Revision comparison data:

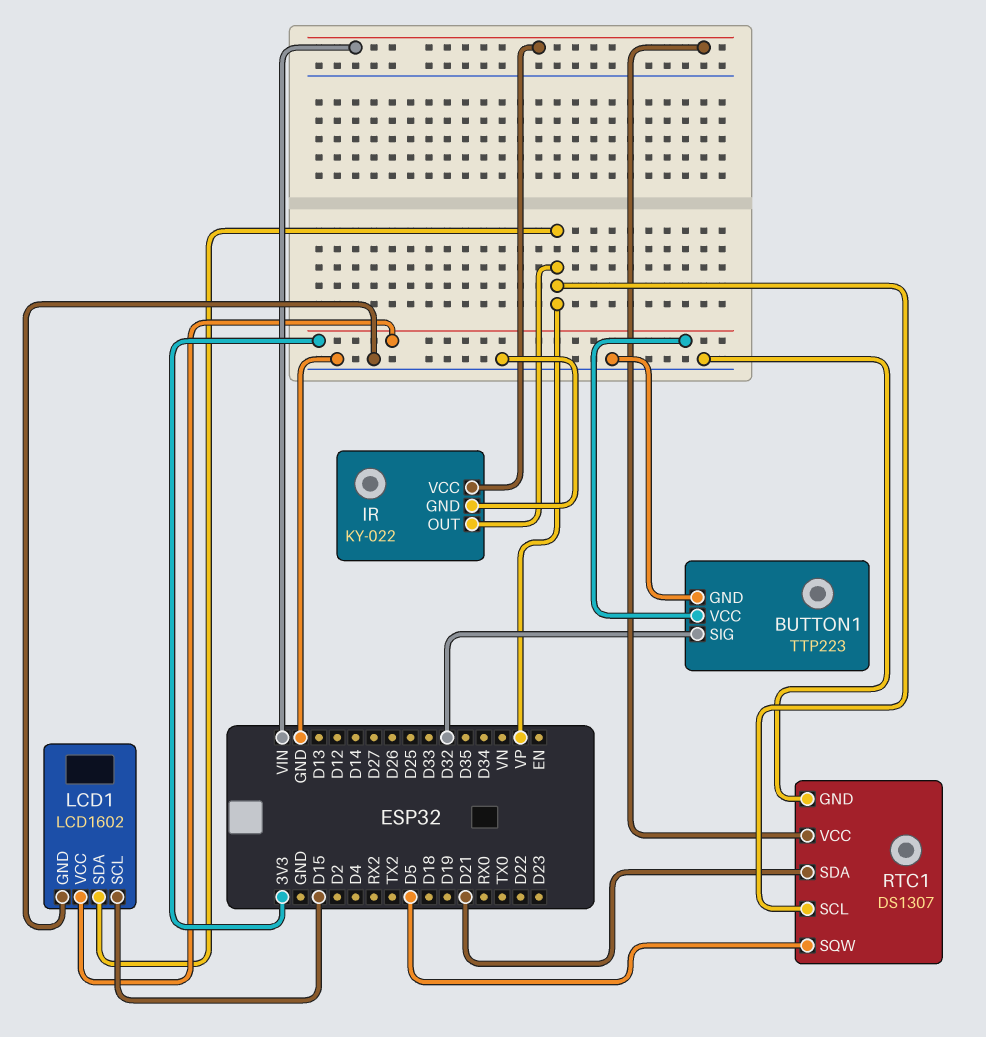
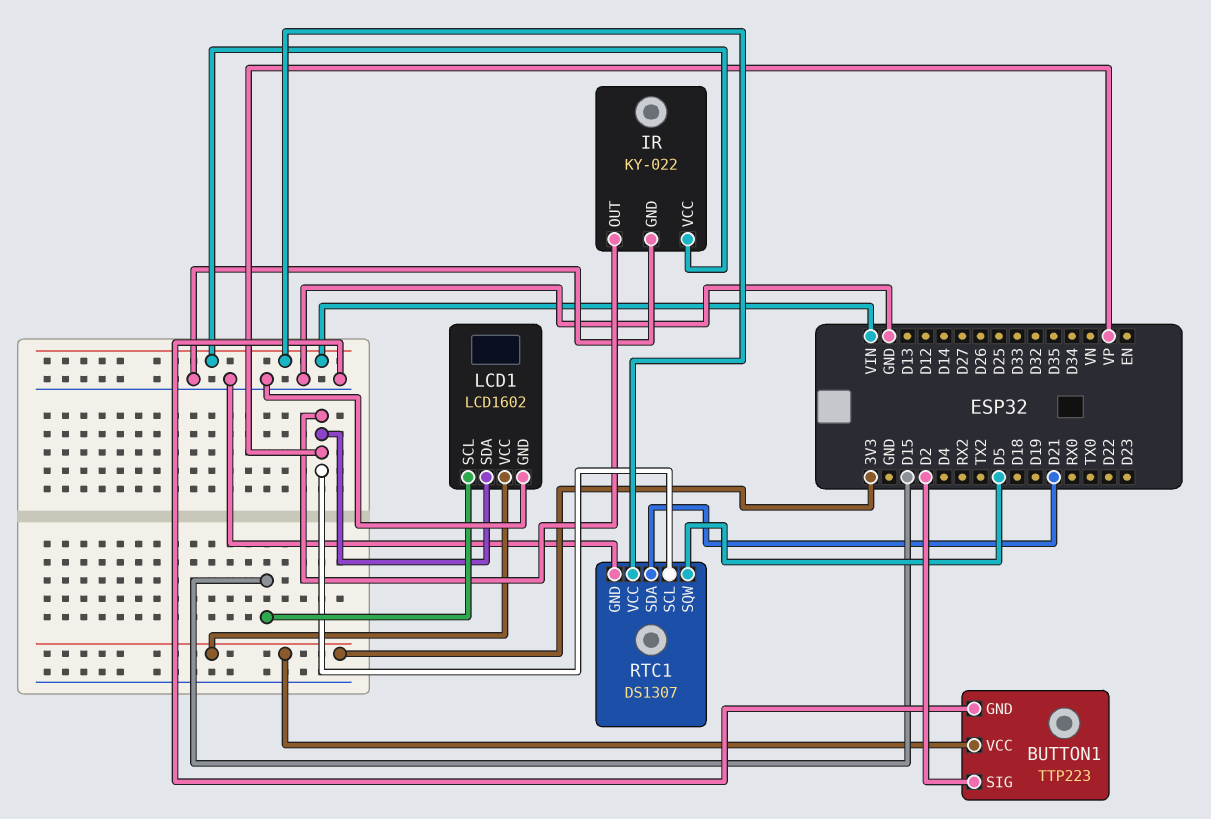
BUTTON1 pin SIG: D32 -> D2

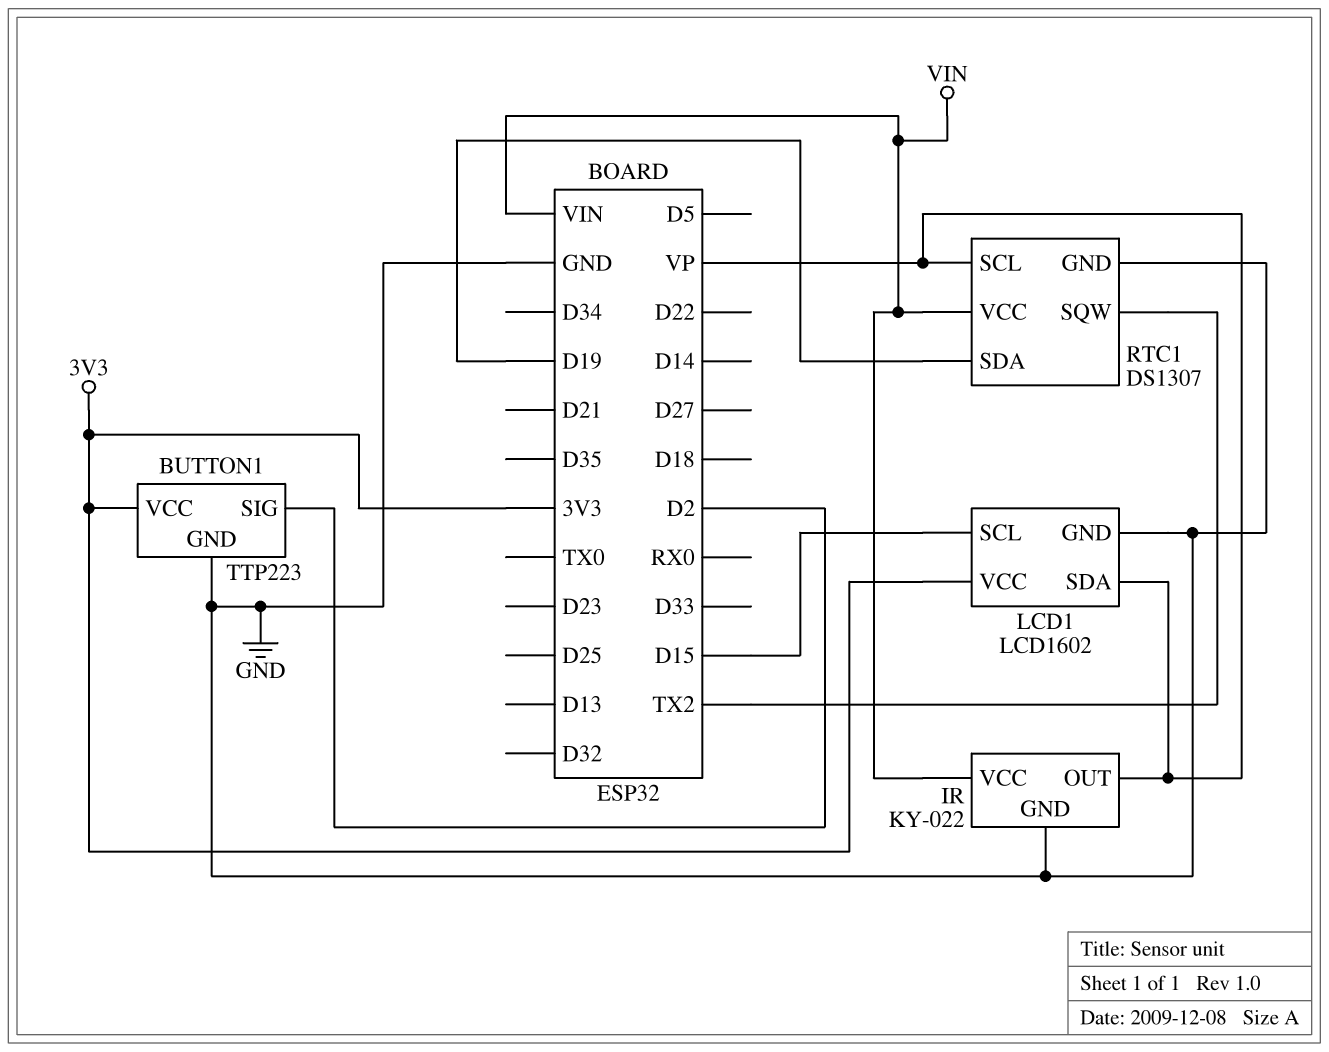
RTC1 pin SDA: D21 -> D19
RTC1 pin SQW: D5 -> TX2

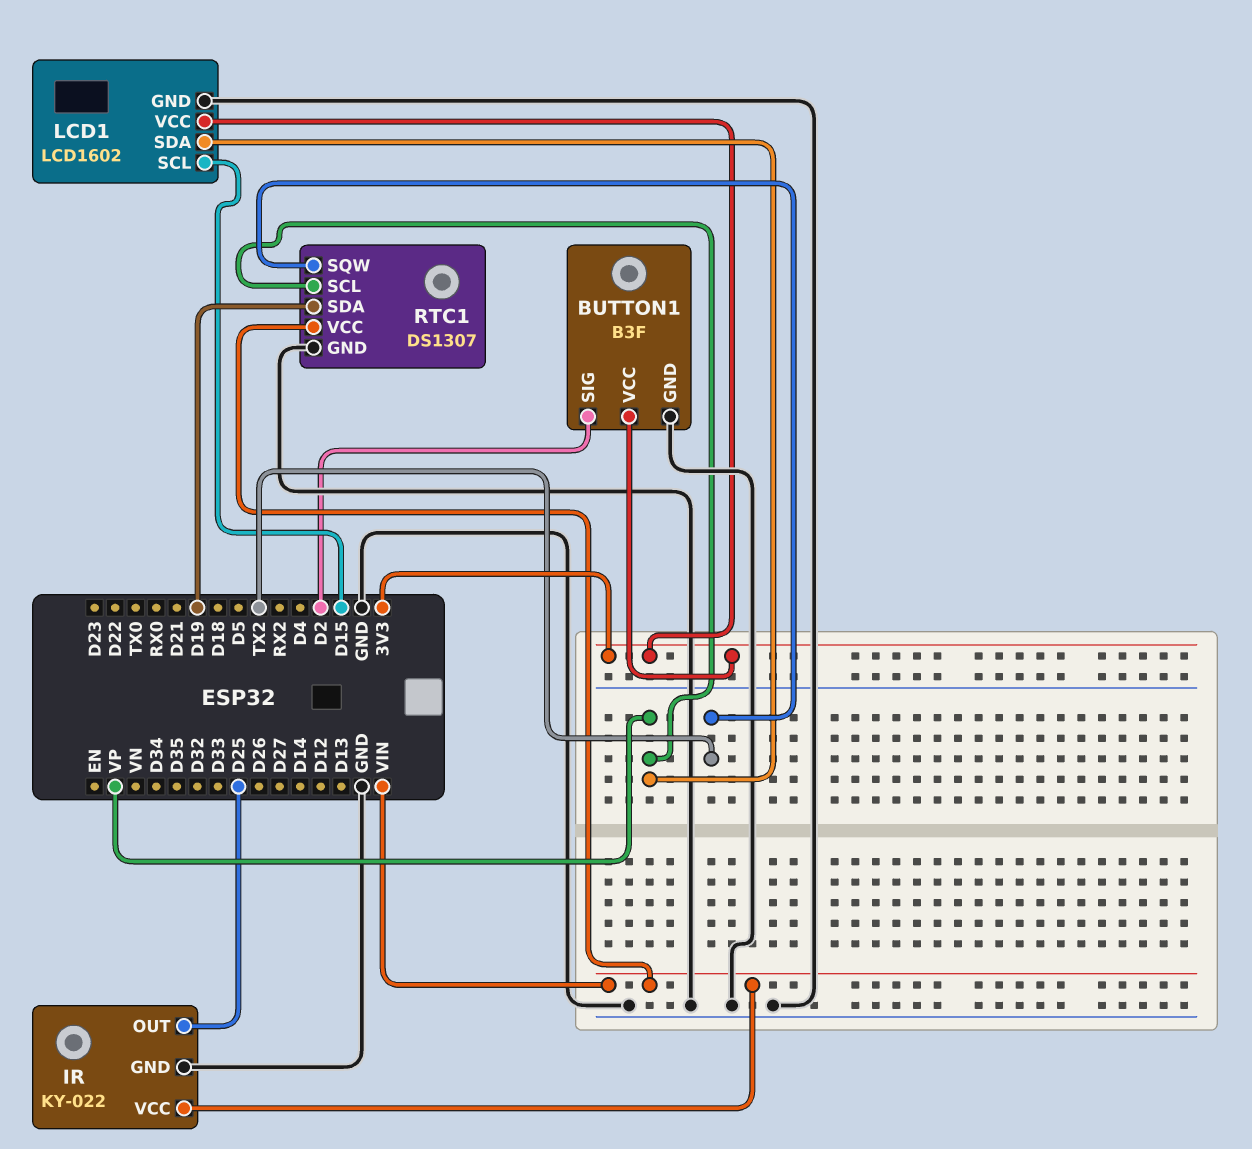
BUTTON1: TTP223 -> B3F
IR pin OUT: VP -> D25

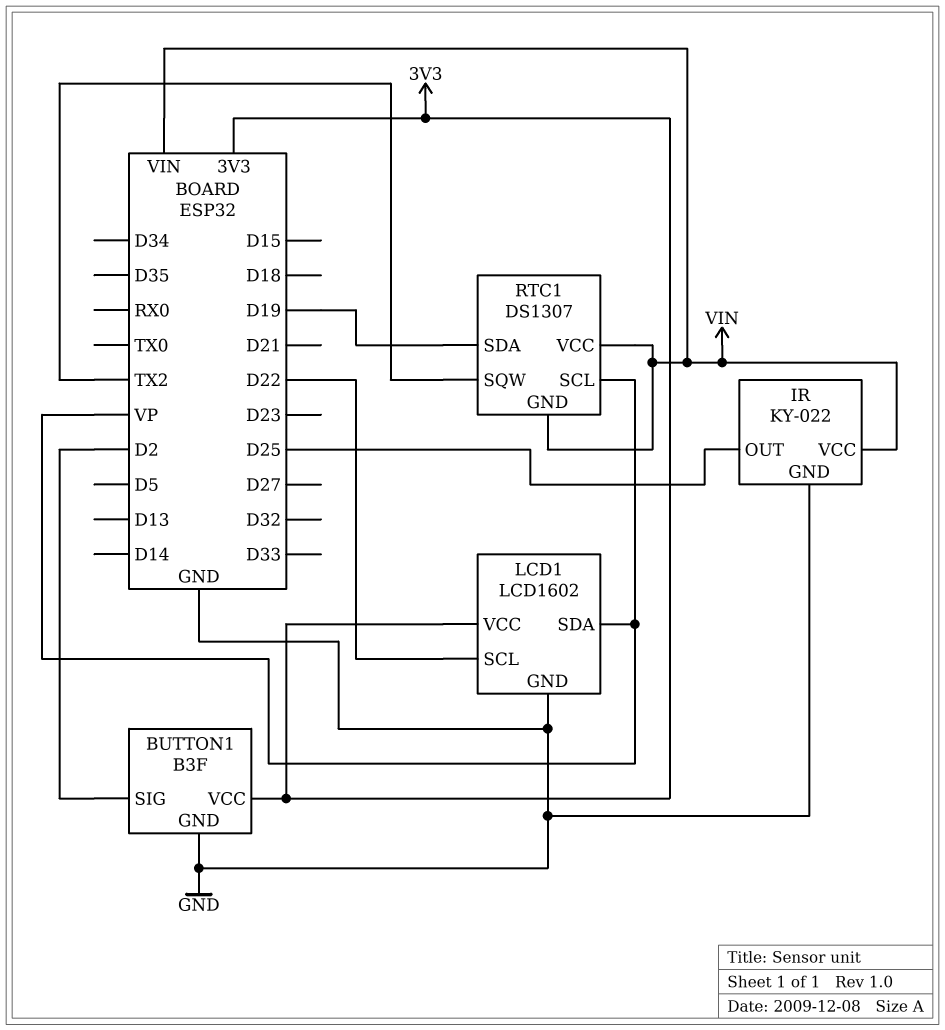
LCD1 pin SCL: D15 -> D22
RTC1 pin GND: GND -> VIN

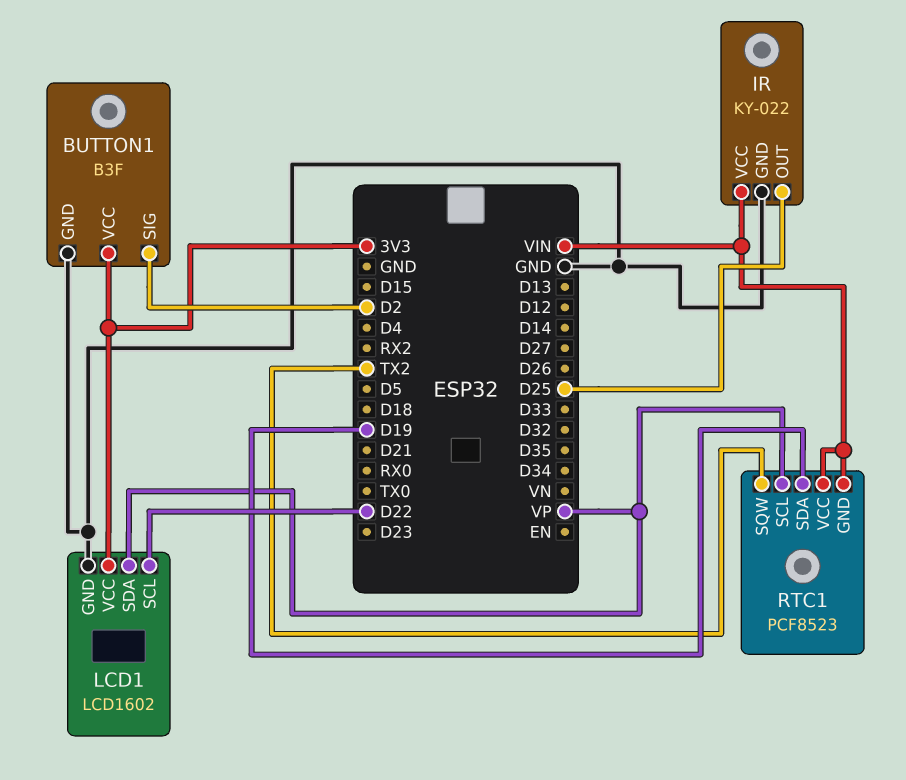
RTC1: DS1307 -> PCF8523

Work instructions: A faithful, complete copy of the entries is required, without the pictures.

Expected answer:
BUTTON1 pin SIG: D32 -> D2

RTC1 pin SDA: D21 -> D19
RTC1 pin SQW: D5 -> TX2

BUTTON1: TTP223 -> B3F
IR pin OUT: VP -> D25

LCD1 pin SCL: D15 -> D22
RTC1 pin GND: GND -> VIN

RTC1: DS1307 -> PCF8523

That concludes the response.